### [WHAT YOU NEED TO DO]
Please format the listing below as a JSON list of strings, with one string for each line and all blank lines omitted.

### [Spatial question listing]
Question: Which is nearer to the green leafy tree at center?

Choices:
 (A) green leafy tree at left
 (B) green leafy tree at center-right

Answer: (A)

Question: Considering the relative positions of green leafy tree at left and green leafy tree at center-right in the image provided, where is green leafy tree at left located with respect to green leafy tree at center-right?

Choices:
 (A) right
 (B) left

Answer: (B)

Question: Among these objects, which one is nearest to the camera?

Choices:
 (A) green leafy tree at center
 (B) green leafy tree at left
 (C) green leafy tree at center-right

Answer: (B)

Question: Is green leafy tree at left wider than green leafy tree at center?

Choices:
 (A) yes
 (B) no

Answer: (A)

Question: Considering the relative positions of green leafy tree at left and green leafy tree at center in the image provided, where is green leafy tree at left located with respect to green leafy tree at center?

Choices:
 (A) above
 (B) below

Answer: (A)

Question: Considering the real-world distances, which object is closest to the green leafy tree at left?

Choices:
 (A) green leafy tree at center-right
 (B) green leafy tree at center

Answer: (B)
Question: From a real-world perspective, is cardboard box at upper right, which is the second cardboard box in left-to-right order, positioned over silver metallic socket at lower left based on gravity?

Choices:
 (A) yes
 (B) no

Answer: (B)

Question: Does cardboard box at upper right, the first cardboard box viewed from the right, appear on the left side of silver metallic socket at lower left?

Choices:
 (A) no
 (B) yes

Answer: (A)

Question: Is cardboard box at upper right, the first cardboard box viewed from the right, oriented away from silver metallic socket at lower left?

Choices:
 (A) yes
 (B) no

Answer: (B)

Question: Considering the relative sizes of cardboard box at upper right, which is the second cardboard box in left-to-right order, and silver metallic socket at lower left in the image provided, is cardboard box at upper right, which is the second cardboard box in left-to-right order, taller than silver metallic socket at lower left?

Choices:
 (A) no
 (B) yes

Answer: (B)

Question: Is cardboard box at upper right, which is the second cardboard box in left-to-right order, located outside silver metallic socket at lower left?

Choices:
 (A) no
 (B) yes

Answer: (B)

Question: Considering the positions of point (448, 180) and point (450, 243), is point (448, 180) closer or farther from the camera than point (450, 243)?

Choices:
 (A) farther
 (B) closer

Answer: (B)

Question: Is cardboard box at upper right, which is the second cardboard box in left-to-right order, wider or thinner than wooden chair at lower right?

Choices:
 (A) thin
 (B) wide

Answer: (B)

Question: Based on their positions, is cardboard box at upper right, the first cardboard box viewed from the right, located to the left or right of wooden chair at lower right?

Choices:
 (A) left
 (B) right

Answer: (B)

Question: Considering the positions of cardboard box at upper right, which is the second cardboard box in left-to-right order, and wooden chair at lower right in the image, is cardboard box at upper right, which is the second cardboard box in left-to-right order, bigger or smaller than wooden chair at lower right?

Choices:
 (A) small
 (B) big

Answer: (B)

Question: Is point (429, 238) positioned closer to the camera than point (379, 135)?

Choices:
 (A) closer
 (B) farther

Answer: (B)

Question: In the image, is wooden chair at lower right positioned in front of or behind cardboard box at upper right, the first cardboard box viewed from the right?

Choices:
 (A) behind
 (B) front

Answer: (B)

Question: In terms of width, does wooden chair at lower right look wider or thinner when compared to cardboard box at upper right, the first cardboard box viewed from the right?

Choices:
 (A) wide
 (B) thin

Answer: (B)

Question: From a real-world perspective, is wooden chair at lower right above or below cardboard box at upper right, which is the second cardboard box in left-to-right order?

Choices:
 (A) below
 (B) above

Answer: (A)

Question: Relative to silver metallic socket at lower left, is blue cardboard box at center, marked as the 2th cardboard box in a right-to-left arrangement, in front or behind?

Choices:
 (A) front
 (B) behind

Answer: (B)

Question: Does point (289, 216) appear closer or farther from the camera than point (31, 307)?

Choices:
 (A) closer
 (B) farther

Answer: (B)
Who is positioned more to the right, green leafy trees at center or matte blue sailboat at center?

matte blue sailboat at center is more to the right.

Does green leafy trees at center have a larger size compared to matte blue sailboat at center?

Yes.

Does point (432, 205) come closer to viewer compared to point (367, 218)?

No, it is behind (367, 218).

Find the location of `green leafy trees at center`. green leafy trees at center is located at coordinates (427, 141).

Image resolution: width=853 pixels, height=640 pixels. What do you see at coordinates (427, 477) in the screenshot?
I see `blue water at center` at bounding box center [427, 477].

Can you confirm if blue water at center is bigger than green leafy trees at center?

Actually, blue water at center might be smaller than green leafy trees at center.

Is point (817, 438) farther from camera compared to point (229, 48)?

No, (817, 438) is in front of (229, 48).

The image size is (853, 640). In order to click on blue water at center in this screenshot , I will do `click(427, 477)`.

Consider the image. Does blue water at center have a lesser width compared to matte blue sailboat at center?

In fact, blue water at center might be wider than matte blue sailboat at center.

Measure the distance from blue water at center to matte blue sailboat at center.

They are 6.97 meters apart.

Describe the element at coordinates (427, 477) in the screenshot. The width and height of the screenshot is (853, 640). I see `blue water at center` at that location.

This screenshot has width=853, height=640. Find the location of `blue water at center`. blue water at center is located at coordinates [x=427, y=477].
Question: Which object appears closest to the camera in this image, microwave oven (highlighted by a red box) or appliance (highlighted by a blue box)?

### [IN RESPONSE]
[
  "Question: Which is nearer to the green leafy tree at center?",
  "Choices:",
  " (A) green leafy tree at left",
  " (B) green leafy tree at center-right",
  "Answer: (A)",
  "Question: Considering the relative positions of green leafy tree at left and green leafy tree at center-right in the image provided, where is green leafy tree at left located with respect to green leafy tree at center-right?",
  "Choices:",
  " (A) right",
  " (B) left",
  "Answer: (B)",
  "Question: Among these objects, which one is nearest to the camera?",
  "Choices:",
  " (A) green leafy tree at center",
  " (B) green leafy tree at left",
  " (C) green leafy tree at center-right",
  "Answer: (B)",
  "Question: Is green leafy tree at left wider than green leafy tree at center?",
  "Choices:",
  " (A) yes",
  " (B) no",
  "Answer: (A)",
  "Question: Considering the relative positions of green leafy tree at left and green leafy tree at center in the image provided, where is green leafy tree at left located with respect to green leafy tree at center?",
  "Choices:",
  " (A) above",
  " (B) below",
  "Answer: (A)",
  "Question: Considering the real-world distances, which object is closest to the green leafy tree at left?",
  "Choices:",
  " (A) green leafy tree at center-right",
  " (B) green leafy tree at center",
  "Answer: (B)",
  "Question: From a real-world perspective, is cardboard box at upper right, which is the second cardboard box in left-to-right order, positioned over silver metallic socket at lower left based on gravity?",
  "Choices:",
  " (A) yes",
  " (B) no",
  "Answer: (B)",
  "Question: Does cardboard box at upper right, the first cardboard box viewed from the right, appear on the left side of silver metallic socket at lower left?",
  "Choices:",
  " (A) no",
  " (B) yes",
  "Answer: (A)",
  "Question: Is cardboard box at upper right, the first cardboard box viewed from the right, oriented away from silver metallic socket at lower left?",
  "Choices:",
  " (A) yes",
  " (B) no",
  "Answer: (B)",
  "Question: Considering the relative sizes of cardboard box at upper right, which is the second cardboard box in left-to-right order, and silver metallic socket at lower left in the image provided, is cardboard box at upper right, which is the second cardboard box in left-to-right order, taller than silver metallic socket at lower left?",
  "Choices:",
  " (A) no",
  " (B) yes",
  "Answer: (B)",
  "Question: Is cardboard box at upper right, which is the second cardboard box in left-to-right order, located outside silver metallic socket at lower left?",
  "Choices:",
  " (A) no",
  " (B) yes",
  "Answer: (B)",
  "Question: Considering the positions of point (448, 180) and point (450, 243), is point (448, 180) closer or farther from the camera than point (450, 243)?",
  "Choices:",
  " (A) farther",
  " (B) closer",
  "Answer: (B)",
  "Question: Is cardboard box at upper right, which is the second cardboard box in left-to-right order, wider or thinner than wooden chair at lower right?",
  "Choices:",
  " (A) thin",
  " (B) wide",
  "Answer: (B)",
  "Question: Based on their positions, is cardboard box at upper right, the first cardboard box viewed from the right, located to the left or right of wooden chair at lower right?",
  "Choices:",
  " (A) left",
  " (B) right",
  "Answer: (B)",
  "Question: Considering the positions of cardboard box at upper right, which is the second cardboard box in left-to-right order, and wooden chair at lower right in the image, is cardboard box at upper right, which is the second cardboard box in left-to-right order, bigger or smaller than wooden chair at lower right?",
  "Choices:",
  " (A) small",
  " (B) big",
  "Answer: (B)",
  "Question: Is point (429, 238) positioned closer to the camera than point (379, 135)?",
  "Choices:",
  " (A) closer",
  " (B) farther",
  "Answer: (B)",
  "Question: In the image, is wooden chair at lower right positioned in front of or behind cardboard box at upper right, the first cardboard box viewed from the right?",
  "Choices:",
  " (A) behind",
  " (B) front",
  "Answer: (B)",
  "Question: In terms of width, does wooden chair at lower right look wider or thinner when compared to cardboard box at upper right, the first cardboard box viewed from the right?",
  "Choices:",
  " (A) wide",
  " (B) thin",
  "Answer: (B)",
  "Question: From a real-world perspective, is wooden chair at lower right above or below cardboard box at upper right, which is the second cardboard box in left-to-right order?",
  "Choices:",
  " (A) below",
  " (B) above",
  "Answer: (A)",
  "Question: Relative to silver metallic socket at lower left, is blue cardboard box at center, marked as the 2th cardboard box in a right-to-left arrangement, in front or behind?",
  "Choices:",
  " (A) front",
  " (B) behind",
  "Answer: (B)",
  "Question: Does point (289, 216) appear closer or farther from the camera than point (31, 307)?",
  "Choices:",
  " (A) closer",
  " (B) farther",
  "Answer: (B)",
  "Who is positioned more to the right, green leafy trees at center or matte blue sailboat at center?",
  "matte blue sailboat at center is more to the right.",
  "Does green leafy trees at center have a larger size compared to matte blue sailboat at center?",
  "Yes.",
  "Does point (432, 205) come closer to viewer compared to point (367, 218)?",
  "No, it is behind (367, 218).",
  "Find the location of `green leafy trees at center`. green leafy trees at center is located at coordinates (427, 141).",
  "Image resolution: width=853 pixels, height=640 pixels. What do you see at coordinates (427, 477) in the screenshot?",
  "I see `blue water at center` at bounding box center [427, 477].",
  "Can you confirm if blue water at center is bigger than green leafy trees at center?",
  "Actually, blue water at center might be smaller than green leafy trees at center.",
  "Is point (817, 438) farther from camera compared to point (229, 48)?",
  "No, (817, 438) is in front of (229, 48).",
  "The image size is (853, 640). In order to click on blue water at center in this screenshot , I will do `click(427, 477)`.",
  "Consider the image. Does blue water at center have a lesser width compared to matte blue sailboat at center?",
  "In fact, blue water at center might be wider than matte blue sailboat at center.",
  "Measure the distance from blue water at center to matte blue sailboat at center.",
  "They are 6.97 meters apart.",
  "Describe the element at coordinates (427, 477) in the screenshot. The width and height of the screenshot is (853, 640). I see `blue water at center` at that location.",
  "This screenshot has width=853, height=640. Find the location of `blue water at center`. blue water at center is located at coordinates [x=427, y=477].",
  "Question: Which object appears closest to the camera in this image, microwave oven (highlighted by a red box) or appliance (highlighted by a blue box)?"
]